** INPUT DATA follows **

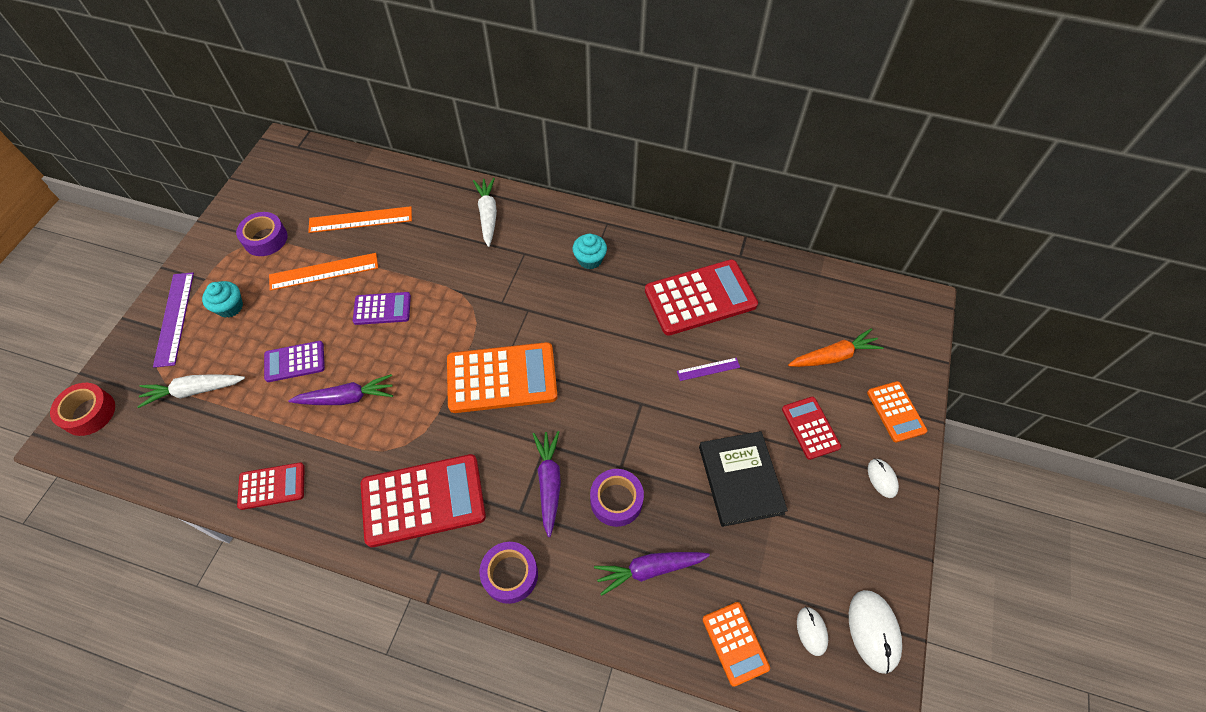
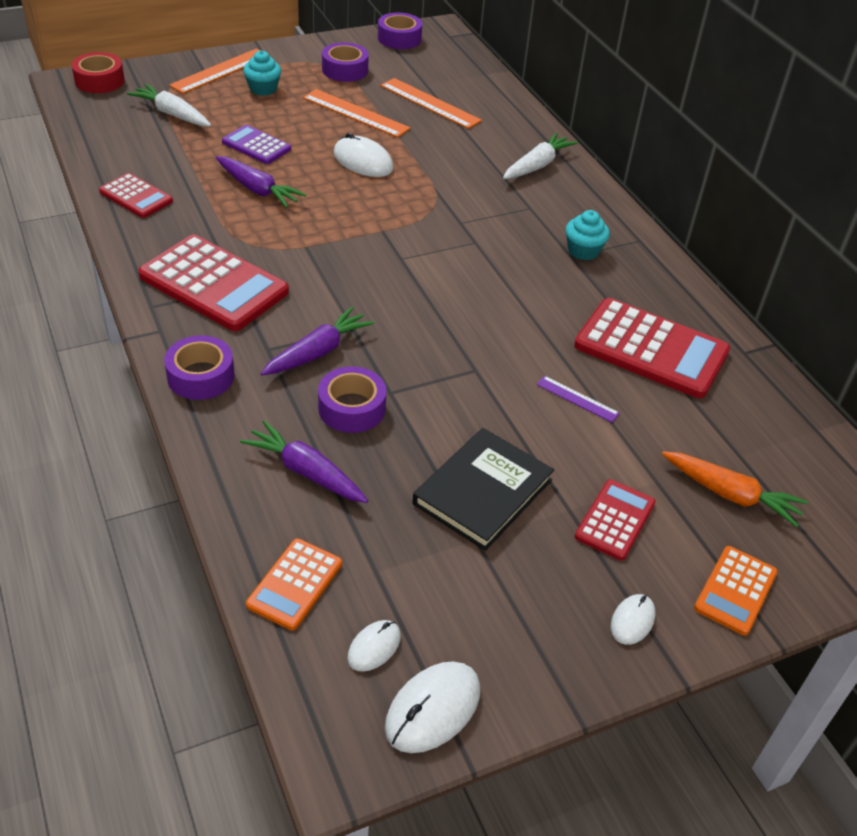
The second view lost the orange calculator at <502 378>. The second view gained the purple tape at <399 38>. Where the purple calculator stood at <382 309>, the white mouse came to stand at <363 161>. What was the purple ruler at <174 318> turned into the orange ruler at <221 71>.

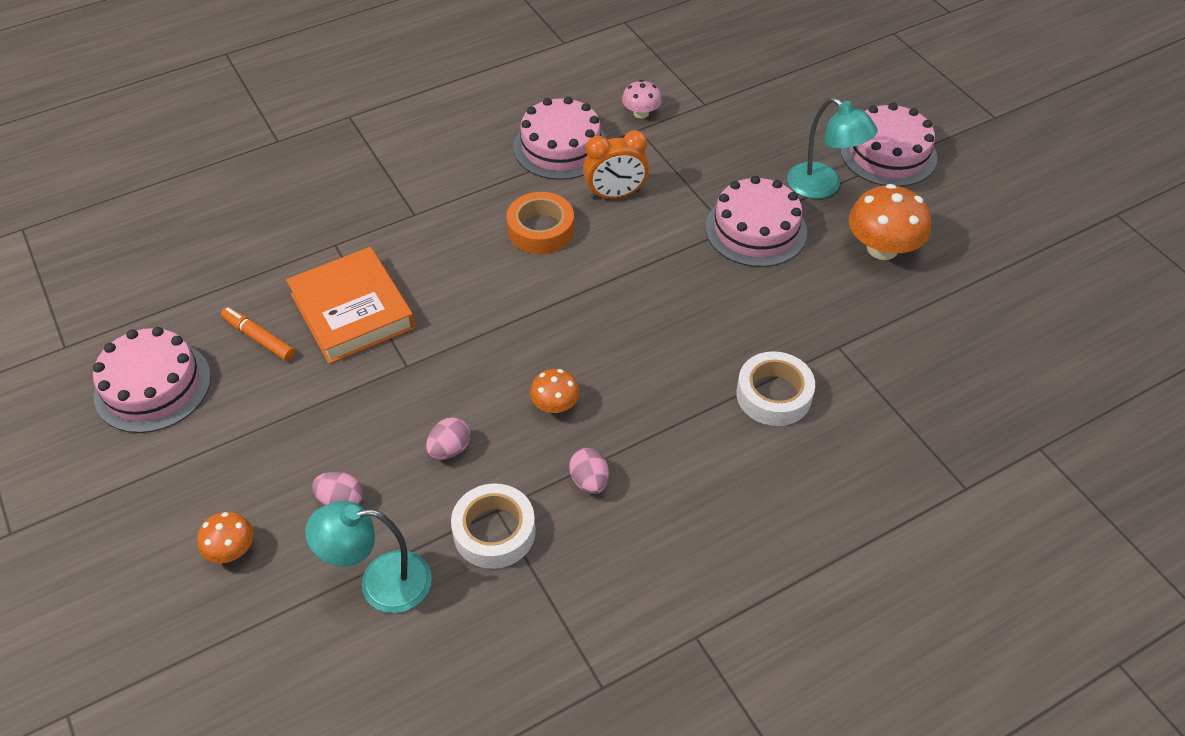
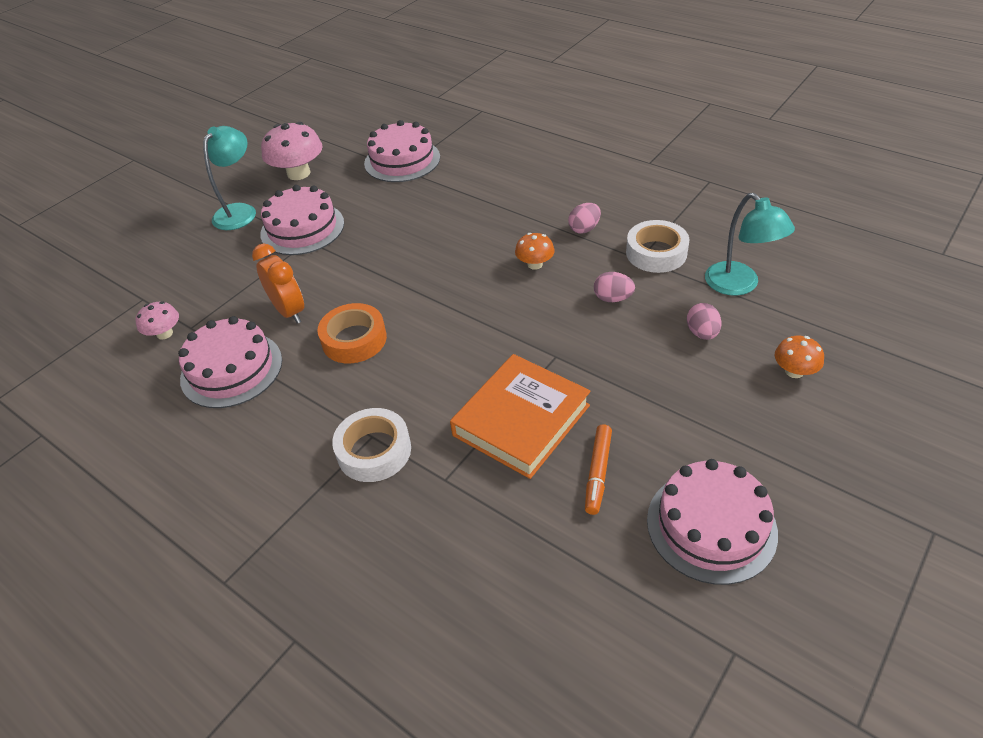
The white tape ended up elsewhere, having gone from <774 395> to <374 451>. The pink cake ended up elsewhere, having gone from <888 153> to <402 160>. What was the orange mushroom at <882 248> turned into the pink mushroom at <298 173>.

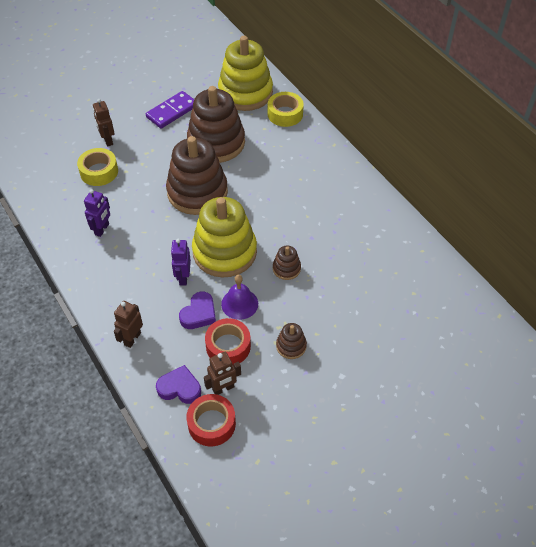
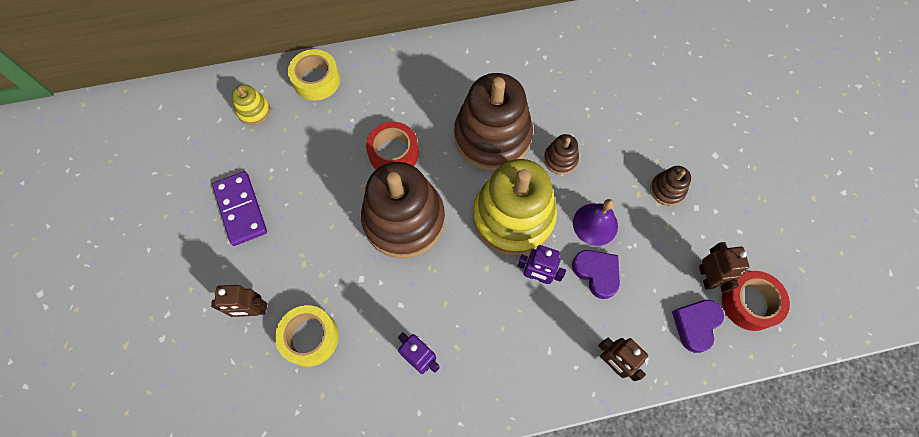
The brown stacking toy ended up elsewhere, having gone from <216 143> to <492 137>. The red tape ended up elsewhere, having gone from <228 346> to <394 153>. The size of the yellow stacking toy at <245 93> changed by a factor of 0.43.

** End of INPUT DATA **

Rewrite the data above exactly as given, but omit the images.

The second view lost the orange calculator at <502 378>. The second view gained the purple tape at <399 38>. Where the purple calculator stood at <382 309>, the white mouse came to stand at <363 161>. What was the purple ruler at <174 318> turned into the orange ruler at <221 71>.

The white tape ended up elsewhere, having gone from <774 395> to <374 451>. The pink cake ended up elsewhere, having gone from <888 153> to <402 160>. What was the orange mushroom at <882 248> turned into the pink mushroom at <298 173>.

The brown stacking toy ended up elsewhere, having gone from <216 143> to <492 137>. The red tape ended up elsewhere, having gone from <228 346> to <394 153>. The size of the yellow stacking toy at <245 93> changed by a factor of 0.43.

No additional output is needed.